* _WHAT IS EXPECTED_:
Restate word for word the entries below, starting with the line with "camera: 125 degrees left, 15 degrees down" and continuing through the line with "(300, 349) = (635, 461): black". Include both of those lines and no others.

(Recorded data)
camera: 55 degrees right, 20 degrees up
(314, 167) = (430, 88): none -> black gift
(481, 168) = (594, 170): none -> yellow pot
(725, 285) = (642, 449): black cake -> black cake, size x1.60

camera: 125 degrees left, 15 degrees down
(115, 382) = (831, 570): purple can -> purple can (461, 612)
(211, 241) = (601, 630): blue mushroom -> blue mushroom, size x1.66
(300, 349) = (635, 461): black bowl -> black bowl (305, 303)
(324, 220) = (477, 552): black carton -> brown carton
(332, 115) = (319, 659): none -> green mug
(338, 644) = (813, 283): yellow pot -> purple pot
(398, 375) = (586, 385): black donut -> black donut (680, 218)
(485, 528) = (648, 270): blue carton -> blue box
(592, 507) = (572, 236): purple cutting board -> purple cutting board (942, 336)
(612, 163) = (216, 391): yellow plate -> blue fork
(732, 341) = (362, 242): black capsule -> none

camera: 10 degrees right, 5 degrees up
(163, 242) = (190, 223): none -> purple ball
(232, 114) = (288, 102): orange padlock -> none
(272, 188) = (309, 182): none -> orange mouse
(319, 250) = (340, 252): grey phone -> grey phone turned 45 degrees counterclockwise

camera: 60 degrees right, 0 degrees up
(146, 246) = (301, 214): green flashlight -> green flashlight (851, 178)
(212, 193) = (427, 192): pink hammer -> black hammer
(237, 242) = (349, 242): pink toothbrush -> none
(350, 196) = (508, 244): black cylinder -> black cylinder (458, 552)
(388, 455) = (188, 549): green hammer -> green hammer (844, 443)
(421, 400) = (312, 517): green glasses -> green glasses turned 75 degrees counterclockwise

* _ANSWER FOR THIS EXERCISE_:
camera: 125 degrees left, 15 degrees down
(115, 382) = (831, 570): purple can -> purple can (461, 612)
(211, 241) = (601, 630): blue mushroom -> blue mushroom, size x1.66
(300, 349) = (635, 461): black bowl -> black bowl (305, 303)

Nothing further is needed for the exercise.